##### TASK MATERIAL #####

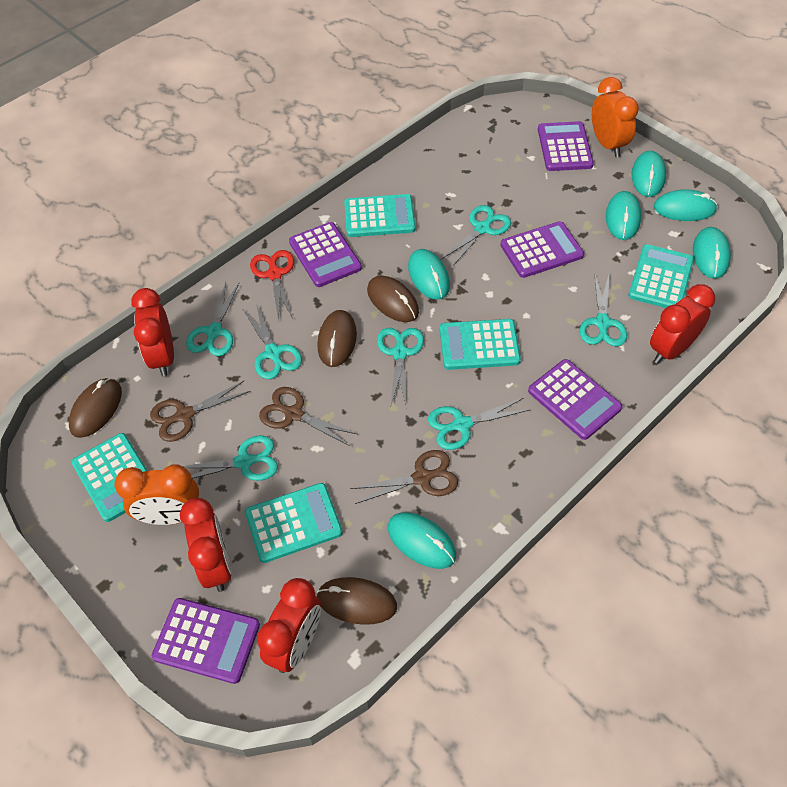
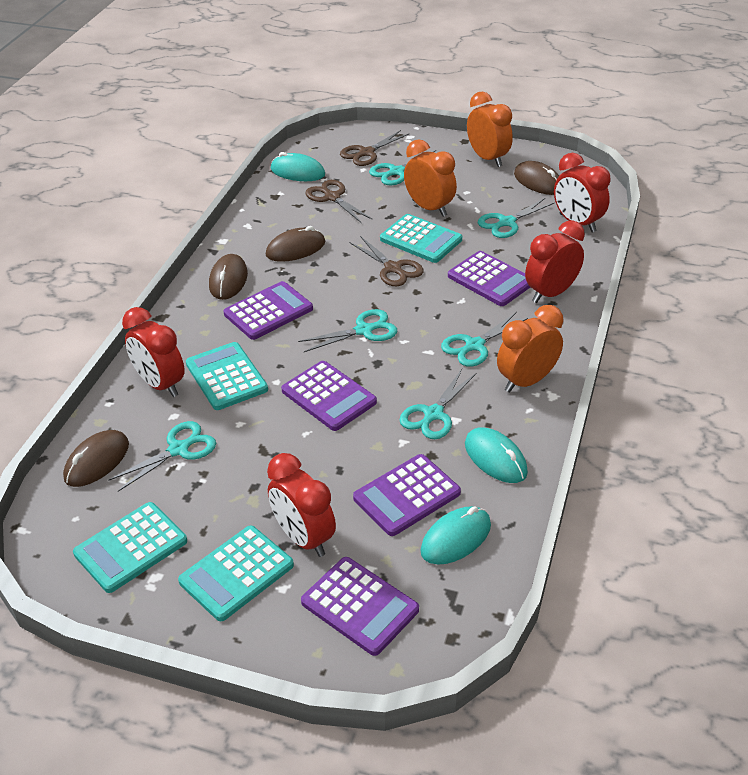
orange clock: 2 -> 3
red scissors: 1 -> 0
turquoise calculator: 5 -> 4
turquoise mouse: 6 -> 3
turquoise scissors: 7 -> 6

#####

> YOUR INSTRUCTIONS: Your task is to restate every record word for word. Omit all pictures.

> SOLUTION TO THE PROBLEM:
orange clock: 2 -> 3
red scissors: 1 -> 0
turquoise calculator: 5 -> 4
turquoise mouse: 6 -> 3
turquoise scissors: 7 -> 6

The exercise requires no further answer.